## The problem
Every line in the records below between the one holding "was: flashlight (red)" and the one holding "in_first: [314, 99]", inclusive, is to be set down exactly; all other lines are to be left out.

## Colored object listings
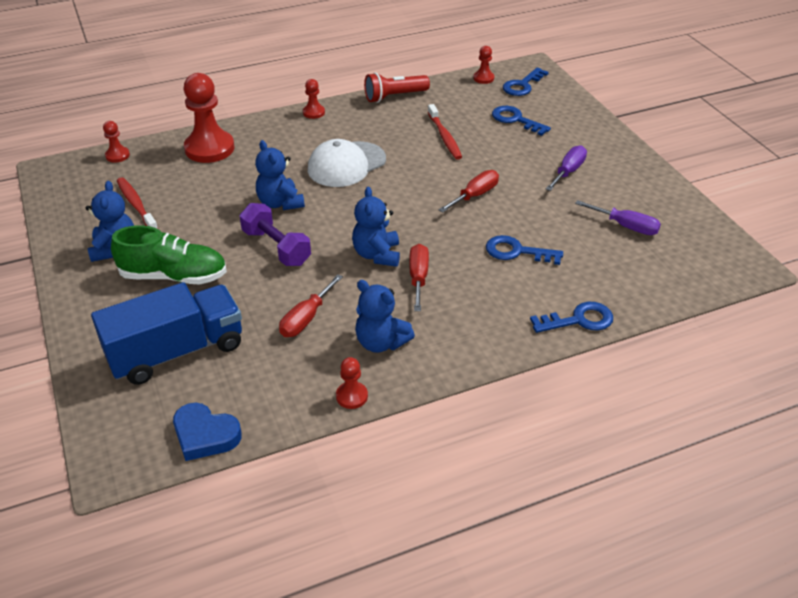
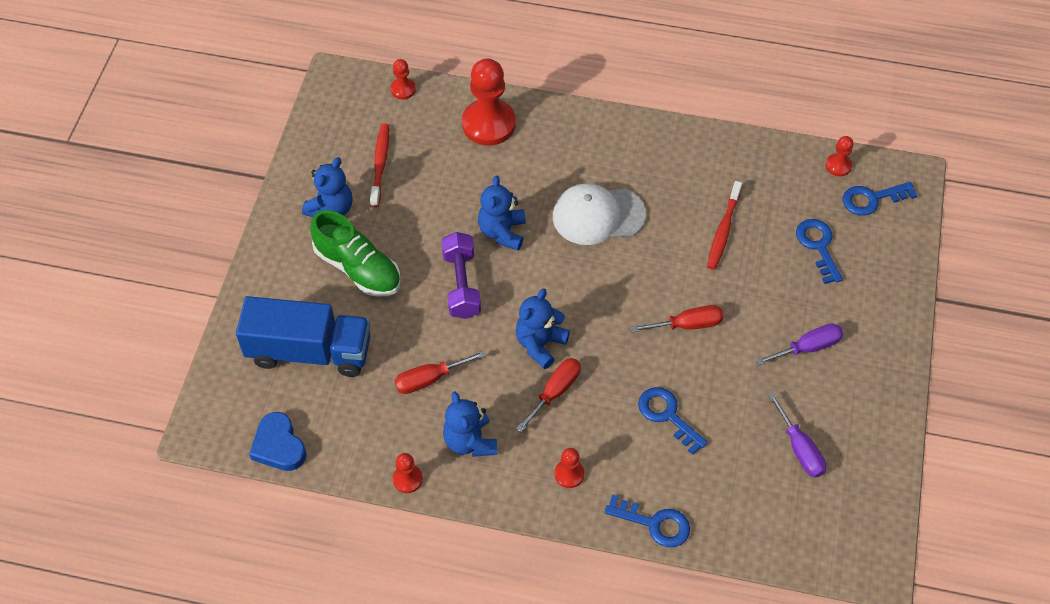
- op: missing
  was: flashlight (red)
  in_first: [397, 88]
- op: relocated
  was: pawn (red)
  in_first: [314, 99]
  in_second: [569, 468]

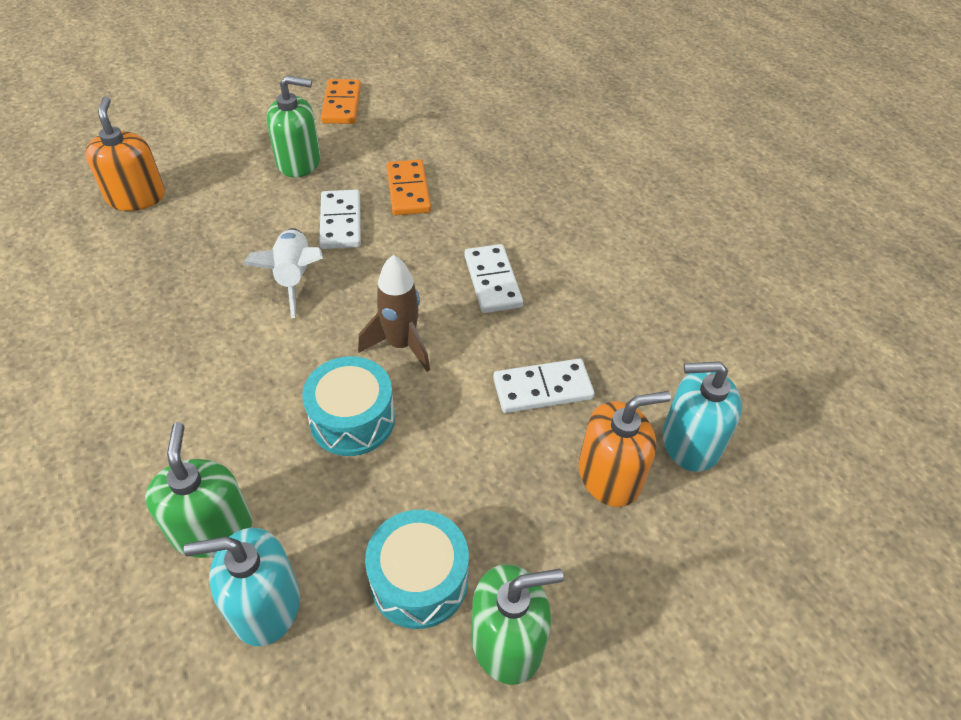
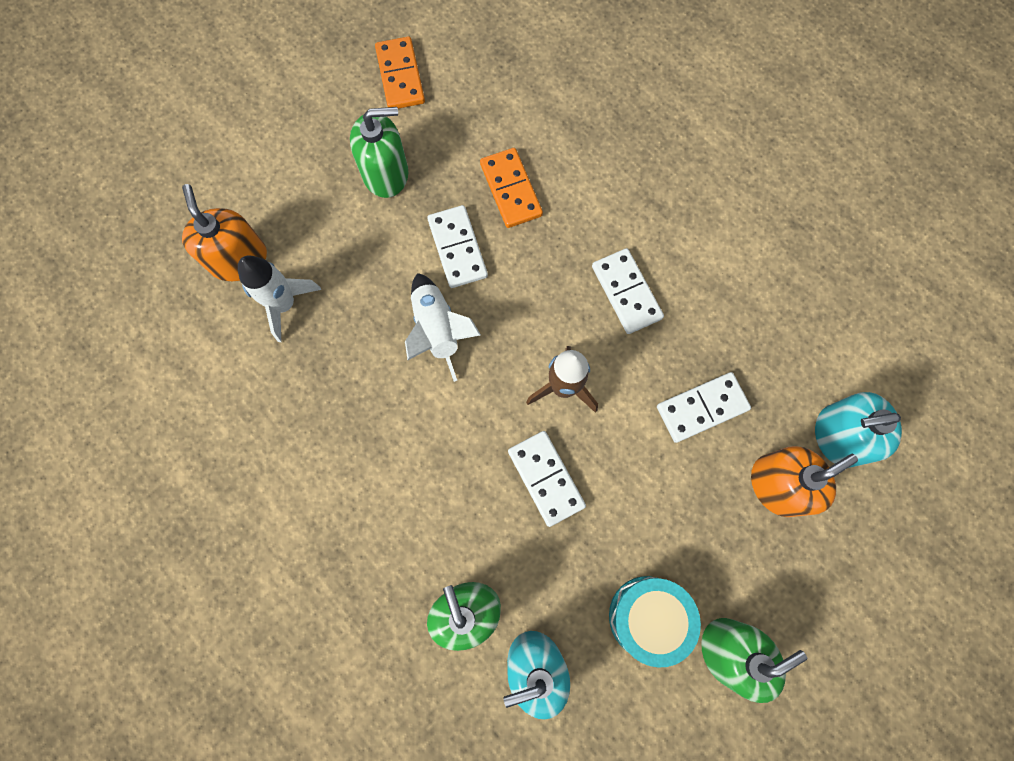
- op: appeared
  now: rocket (white)
  in_second: [279, 298]
- op: exchanged
  was: drum (turquoise)
  now: domino (white)
  in_first: [348, 406]
  in_second: [547, 479]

## Output for this task
  was: flashlight (red)
  in_first: [397, 88]
- op: relocated
  was: pawn (red)
  in_first: [314, 99]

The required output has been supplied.